# start of EXTRACTED INFORMATION
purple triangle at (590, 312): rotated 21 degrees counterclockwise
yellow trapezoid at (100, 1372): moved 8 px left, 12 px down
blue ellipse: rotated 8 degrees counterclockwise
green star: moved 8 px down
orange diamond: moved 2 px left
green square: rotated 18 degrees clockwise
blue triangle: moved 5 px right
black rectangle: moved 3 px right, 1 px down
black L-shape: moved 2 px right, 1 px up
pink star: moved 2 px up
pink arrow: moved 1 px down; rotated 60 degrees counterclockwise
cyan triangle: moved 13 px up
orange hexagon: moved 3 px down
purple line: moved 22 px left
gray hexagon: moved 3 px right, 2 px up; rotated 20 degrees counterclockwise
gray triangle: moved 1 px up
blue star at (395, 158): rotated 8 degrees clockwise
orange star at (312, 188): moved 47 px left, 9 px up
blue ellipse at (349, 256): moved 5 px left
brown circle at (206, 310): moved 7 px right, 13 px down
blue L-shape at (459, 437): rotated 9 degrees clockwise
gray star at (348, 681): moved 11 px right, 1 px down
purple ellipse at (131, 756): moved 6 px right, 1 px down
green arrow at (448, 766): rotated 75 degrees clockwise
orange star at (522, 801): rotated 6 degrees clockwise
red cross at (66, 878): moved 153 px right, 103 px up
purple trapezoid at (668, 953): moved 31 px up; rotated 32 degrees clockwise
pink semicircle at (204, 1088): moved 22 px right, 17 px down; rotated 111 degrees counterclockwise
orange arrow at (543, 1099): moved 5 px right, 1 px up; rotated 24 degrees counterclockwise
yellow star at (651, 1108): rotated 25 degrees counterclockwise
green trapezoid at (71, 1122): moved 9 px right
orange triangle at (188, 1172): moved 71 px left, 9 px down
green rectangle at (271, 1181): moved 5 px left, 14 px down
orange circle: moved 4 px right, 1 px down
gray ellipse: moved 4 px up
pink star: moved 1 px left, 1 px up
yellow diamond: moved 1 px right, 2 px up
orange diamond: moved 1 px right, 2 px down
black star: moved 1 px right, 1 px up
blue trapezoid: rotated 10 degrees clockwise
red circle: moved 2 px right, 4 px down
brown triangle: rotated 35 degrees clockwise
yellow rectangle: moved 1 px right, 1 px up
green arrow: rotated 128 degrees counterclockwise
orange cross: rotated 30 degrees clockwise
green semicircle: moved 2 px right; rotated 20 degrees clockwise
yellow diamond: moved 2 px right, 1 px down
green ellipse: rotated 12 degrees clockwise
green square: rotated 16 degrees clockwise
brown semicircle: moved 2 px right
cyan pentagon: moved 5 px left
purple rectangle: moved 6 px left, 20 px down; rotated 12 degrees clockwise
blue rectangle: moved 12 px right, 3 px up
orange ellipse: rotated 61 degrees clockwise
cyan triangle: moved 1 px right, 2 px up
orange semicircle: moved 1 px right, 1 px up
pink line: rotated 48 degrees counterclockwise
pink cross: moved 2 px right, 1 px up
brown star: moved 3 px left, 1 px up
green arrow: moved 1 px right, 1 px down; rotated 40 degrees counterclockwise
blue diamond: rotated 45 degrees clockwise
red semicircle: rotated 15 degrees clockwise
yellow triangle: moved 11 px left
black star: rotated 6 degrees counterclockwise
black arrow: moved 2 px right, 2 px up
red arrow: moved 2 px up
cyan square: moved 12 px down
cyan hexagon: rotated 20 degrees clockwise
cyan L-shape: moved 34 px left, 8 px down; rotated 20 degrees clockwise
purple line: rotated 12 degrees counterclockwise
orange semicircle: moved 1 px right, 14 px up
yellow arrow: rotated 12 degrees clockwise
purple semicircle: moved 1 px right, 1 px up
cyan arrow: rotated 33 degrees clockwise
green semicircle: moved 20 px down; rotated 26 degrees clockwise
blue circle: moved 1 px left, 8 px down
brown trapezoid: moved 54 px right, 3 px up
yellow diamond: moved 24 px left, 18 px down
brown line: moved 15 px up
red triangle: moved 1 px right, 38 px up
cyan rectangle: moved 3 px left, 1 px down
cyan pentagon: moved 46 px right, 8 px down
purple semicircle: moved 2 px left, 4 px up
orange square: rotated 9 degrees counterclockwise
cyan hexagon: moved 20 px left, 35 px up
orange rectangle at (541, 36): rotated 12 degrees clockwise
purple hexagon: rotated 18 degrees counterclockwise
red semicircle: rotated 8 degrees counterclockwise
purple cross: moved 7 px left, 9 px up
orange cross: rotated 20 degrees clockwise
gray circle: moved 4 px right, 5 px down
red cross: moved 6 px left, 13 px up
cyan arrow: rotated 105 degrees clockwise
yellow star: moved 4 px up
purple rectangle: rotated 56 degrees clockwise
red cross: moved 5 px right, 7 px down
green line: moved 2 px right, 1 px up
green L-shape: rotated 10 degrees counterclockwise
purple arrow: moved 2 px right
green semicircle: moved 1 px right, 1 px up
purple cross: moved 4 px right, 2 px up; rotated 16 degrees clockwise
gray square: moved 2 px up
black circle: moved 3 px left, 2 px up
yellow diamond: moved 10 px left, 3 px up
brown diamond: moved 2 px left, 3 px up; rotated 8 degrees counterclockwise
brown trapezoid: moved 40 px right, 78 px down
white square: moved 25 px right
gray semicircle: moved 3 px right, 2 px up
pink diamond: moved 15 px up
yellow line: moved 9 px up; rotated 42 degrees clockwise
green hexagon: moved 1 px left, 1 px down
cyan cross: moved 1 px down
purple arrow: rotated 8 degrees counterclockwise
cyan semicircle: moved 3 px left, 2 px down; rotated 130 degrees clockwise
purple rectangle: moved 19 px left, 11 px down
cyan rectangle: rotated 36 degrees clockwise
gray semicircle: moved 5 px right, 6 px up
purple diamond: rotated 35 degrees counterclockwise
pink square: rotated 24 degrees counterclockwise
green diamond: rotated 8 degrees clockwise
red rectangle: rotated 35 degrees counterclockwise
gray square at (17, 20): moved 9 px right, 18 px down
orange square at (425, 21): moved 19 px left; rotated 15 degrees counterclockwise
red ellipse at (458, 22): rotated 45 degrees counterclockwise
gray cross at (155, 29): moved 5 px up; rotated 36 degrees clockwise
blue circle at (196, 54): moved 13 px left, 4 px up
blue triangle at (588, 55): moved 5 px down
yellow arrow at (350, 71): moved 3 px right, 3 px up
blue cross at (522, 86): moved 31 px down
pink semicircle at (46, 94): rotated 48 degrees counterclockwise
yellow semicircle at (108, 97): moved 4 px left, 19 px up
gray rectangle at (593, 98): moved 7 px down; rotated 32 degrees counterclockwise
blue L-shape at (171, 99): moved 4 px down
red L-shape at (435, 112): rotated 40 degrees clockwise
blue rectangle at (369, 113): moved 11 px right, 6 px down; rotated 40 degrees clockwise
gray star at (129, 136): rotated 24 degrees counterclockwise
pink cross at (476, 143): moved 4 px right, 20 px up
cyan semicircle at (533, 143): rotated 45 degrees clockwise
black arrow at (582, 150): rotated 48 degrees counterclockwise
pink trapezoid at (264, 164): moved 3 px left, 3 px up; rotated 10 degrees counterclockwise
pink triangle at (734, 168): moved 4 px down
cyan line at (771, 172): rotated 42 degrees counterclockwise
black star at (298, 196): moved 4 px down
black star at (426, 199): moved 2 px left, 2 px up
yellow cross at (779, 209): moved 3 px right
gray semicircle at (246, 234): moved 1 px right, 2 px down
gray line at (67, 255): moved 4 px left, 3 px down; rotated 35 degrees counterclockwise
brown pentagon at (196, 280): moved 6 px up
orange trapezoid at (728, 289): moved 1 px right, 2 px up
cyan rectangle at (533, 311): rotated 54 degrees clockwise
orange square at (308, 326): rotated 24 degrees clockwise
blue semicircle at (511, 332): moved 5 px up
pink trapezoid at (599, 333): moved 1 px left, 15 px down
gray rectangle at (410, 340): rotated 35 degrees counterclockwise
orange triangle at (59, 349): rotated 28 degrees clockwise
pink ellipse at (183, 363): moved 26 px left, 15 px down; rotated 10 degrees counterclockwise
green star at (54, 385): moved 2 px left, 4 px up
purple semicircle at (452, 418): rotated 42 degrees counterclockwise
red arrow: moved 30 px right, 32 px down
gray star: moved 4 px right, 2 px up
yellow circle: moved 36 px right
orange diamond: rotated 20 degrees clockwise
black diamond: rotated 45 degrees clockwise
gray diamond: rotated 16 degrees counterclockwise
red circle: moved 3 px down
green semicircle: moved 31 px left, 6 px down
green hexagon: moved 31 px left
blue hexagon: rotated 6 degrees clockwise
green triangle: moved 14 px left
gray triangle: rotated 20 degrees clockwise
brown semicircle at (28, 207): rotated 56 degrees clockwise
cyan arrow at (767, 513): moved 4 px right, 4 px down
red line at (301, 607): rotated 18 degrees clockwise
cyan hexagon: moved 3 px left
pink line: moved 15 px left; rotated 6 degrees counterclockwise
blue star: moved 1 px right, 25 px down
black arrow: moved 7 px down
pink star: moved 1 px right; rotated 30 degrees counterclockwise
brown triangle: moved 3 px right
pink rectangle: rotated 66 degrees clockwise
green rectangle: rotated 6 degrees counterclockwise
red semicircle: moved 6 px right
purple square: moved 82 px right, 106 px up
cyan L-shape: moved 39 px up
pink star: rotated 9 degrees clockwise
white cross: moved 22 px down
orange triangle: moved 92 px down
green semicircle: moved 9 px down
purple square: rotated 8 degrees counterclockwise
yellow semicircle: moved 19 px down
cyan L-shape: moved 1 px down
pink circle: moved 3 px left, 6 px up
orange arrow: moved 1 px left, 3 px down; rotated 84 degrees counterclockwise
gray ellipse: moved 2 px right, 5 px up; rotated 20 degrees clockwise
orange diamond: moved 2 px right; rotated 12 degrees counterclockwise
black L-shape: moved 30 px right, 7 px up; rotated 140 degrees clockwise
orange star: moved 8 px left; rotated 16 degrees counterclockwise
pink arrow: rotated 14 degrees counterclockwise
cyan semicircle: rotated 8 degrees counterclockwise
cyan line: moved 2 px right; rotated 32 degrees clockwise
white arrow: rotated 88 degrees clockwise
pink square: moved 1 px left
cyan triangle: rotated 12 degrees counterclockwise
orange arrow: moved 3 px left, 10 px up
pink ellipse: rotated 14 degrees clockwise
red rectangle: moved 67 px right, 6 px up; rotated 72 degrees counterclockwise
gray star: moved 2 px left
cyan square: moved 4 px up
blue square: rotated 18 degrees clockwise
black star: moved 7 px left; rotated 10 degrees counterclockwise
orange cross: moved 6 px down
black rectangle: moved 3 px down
# end of EXTRACTED INFORMATION
Reproduce verbatim the rows from the first one through the line containing "pink star: moved 2 px up", including both of those lines.

## TASK SOLUTION:
purple triangle at (590, 312): rotated 21 degrees counterclockwise
yellow trapezoid at (100, 1372): moved 8 px left, 12 px down
blue ellipse: rotated 8 degrees counterclockwise
green star: moved 8 px down
orange diamond: moved 2 px left
green square: rotated 18 degrees clockwise
blue triangle: moved 5 px right
black rectangle: moved 3 px right, 1 px down
black L-shape: moved 2 px right, 1 px up
pink star: moved 2 px up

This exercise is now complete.